**ABOUT THIS EXERCISE:**
When you copy the material below, keep every line exact and drop the pictures.

**DATASET CONTENT:**
***

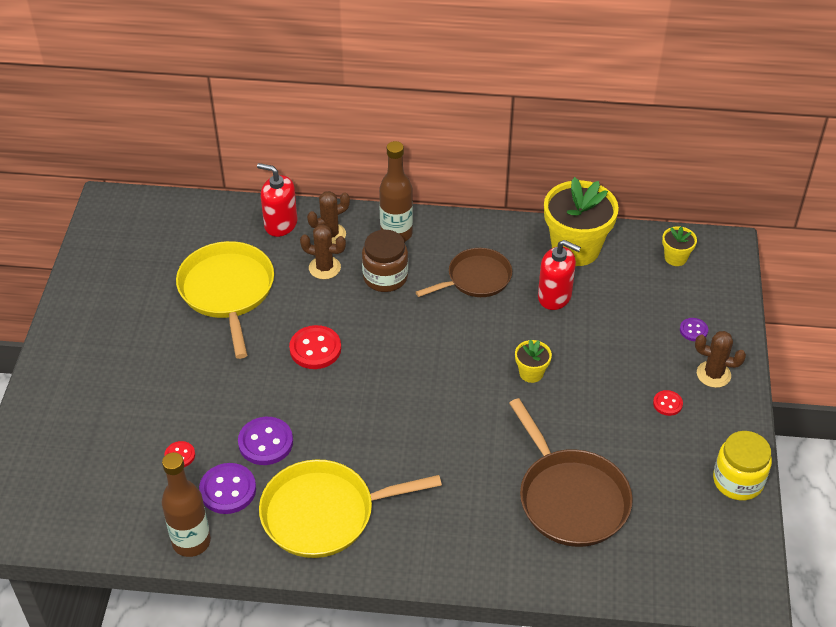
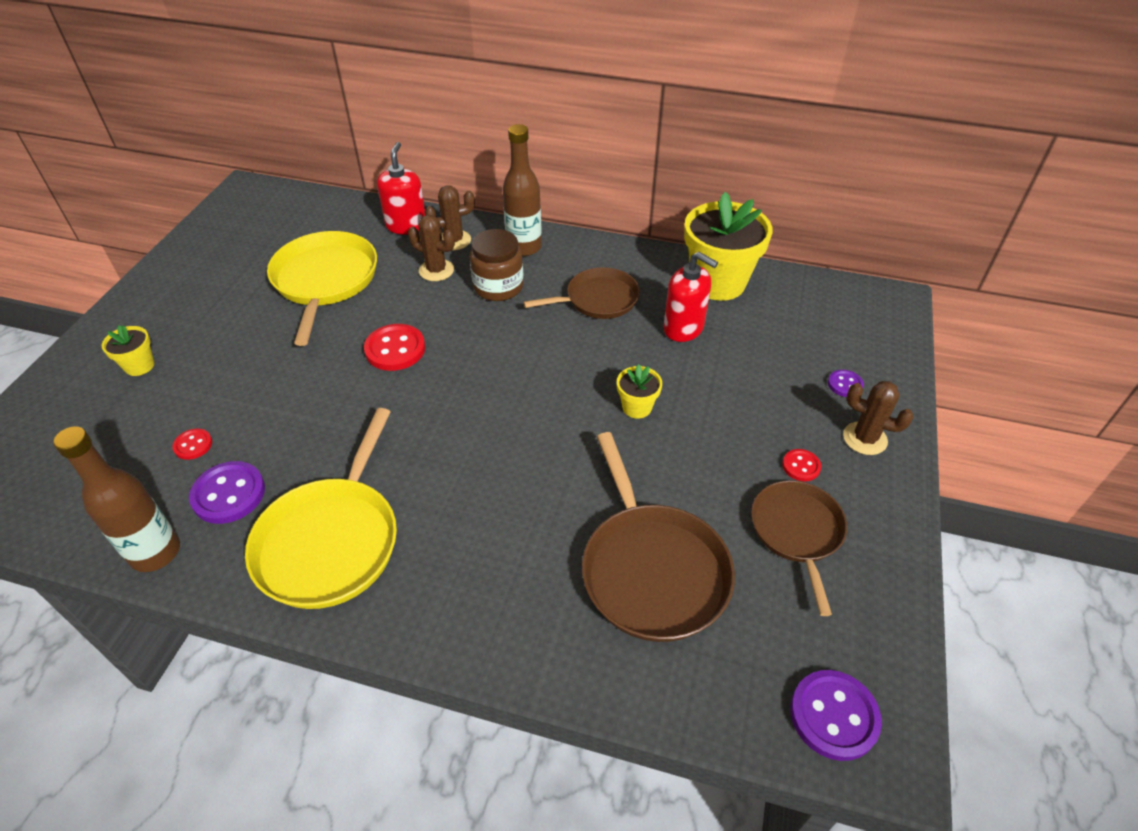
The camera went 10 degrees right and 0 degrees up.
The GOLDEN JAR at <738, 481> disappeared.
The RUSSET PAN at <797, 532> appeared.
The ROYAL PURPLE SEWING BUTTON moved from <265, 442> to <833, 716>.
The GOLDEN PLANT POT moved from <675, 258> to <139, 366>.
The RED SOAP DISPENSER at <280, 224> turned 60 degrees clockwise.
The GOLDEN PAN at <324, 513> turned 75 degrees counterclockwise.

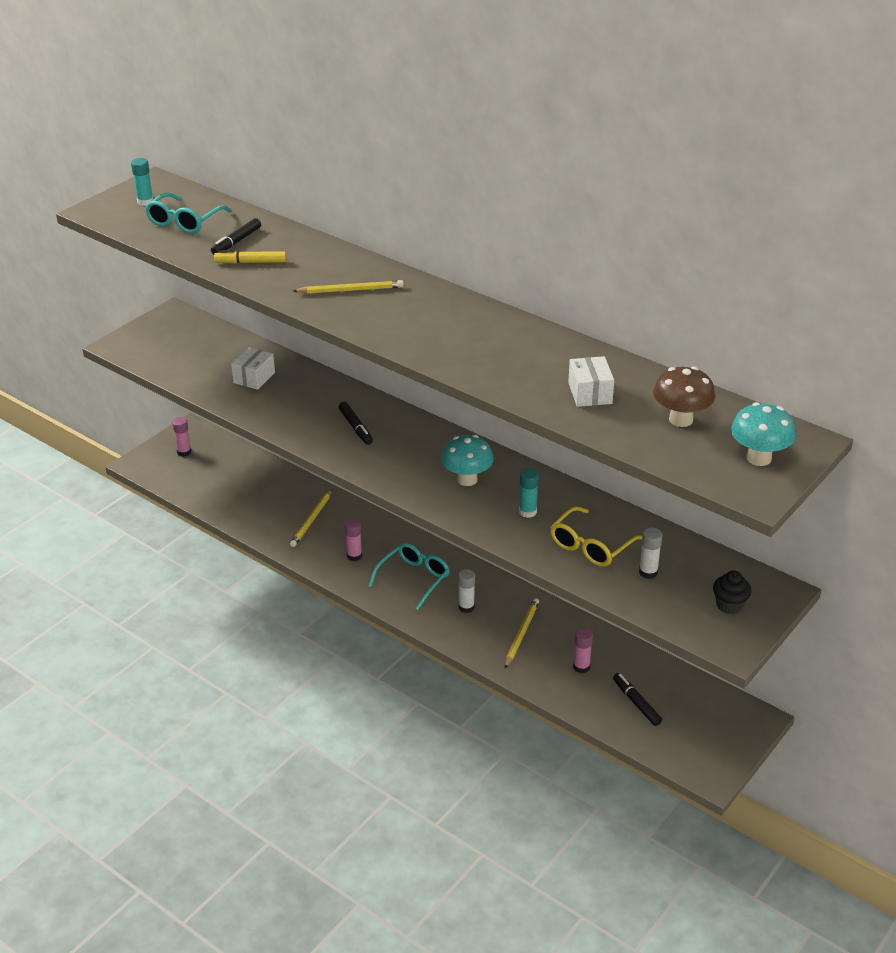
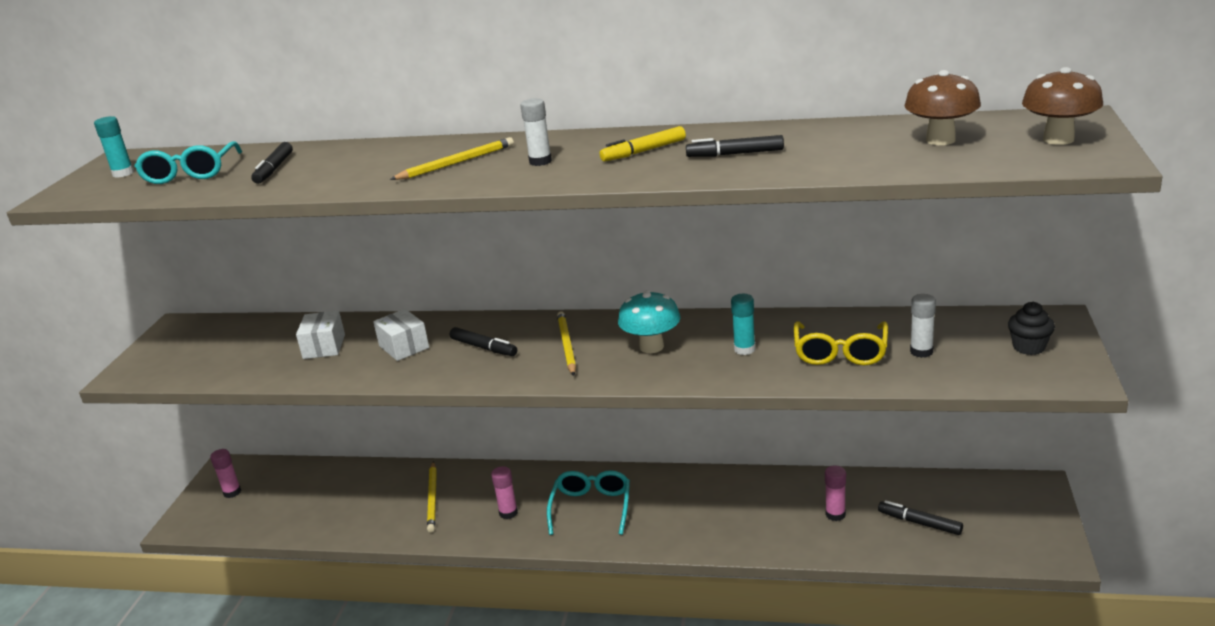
The camera went 25 degrees left and 10 degrees down.
The JET-BLACK MARKER PEN at <735, 154> appeared.
The GOLDEN MARKER PEN moved from <251, 262> to <643, 151>.
The WHITE GLUE moved from <466, 607> to <540, 161>.
The GOLDEN LEAD PENCIL moved from <521, 634> to <566, 345>.
The WHITE PARCEL moved from <590, 393> to <404, 347>.
The TURQUOISE MUSHROOM at <758, 458> became the RUSSET MUSHROOM at <1058, 139>.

***

**ANSWER SPACE:**
The camera went 10 degrees right and 0 degrees up.
The GOLDEN JAR at <738, 481> disappeared.
The RUSSET PAN at <797, 532> appeared.
The ROYAL PURPLE SEWING BUTTON moved from <265, 442> to <833, 716>.
The GOLDEN PLANT POT moved from <675, 258> to <139, 366>.
The RED SOAP DISPENSER at <280, 224> turned 60 degrees clockwise.
The GOLDEN PAN at <324, 513> turned 75 degrees counterclockwise.

The camera went 25 degrees left and 10 degrees down.
The JET-BLACK MARKER PEN at <735, 154> appeared.
The GOLDEN MARKER PEN moved from <251, 262> to <643, 151>.
The WHITE GLUE moved from <466, 607> to <540, 161>.
The GOLDEN LEAD PENCIL moved from <521, 634> to <566, 345>.
The WHITE PARCEL moved from <590, 393> to <404, 347>.
The TURQUOISE MUSHROOM at <758, 458> became the RUSSET MUSHROOM at <1058, 139>.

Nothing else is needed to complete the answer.